▶ _Task details_
Run through the data and copy out every line that mentions the word "bowling".

▶ _The data_
:::

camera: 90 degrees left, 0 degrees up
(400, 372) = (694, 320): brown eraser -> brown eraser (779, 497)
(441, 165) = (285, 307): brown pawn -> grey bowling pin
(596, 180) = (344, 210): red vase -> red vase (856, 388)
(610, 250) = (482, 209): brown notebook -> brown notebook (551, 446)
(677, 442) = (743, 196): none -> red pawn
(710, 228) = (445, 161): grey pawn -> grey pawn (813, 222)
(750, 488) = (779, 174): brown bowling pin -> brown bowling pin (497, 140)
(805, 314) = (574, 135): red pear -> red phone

:::

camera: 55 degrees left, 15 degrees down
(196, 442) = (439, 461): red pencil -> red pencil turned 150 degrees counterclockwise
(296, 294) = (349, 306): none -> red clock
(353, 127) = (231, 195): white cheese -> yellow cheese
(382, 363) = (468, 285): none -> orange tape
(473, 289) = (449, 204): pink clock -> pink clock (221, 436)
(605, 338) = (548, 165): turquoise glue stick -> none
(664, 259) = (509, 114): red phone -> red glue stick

:::

▶ _Solved exercise_
(441, 165) = (285, 307): brown pawn -> grey bowling pin
(750, 488) = (779, 174): brown bowling pin -> brown bowling pin (497, 140)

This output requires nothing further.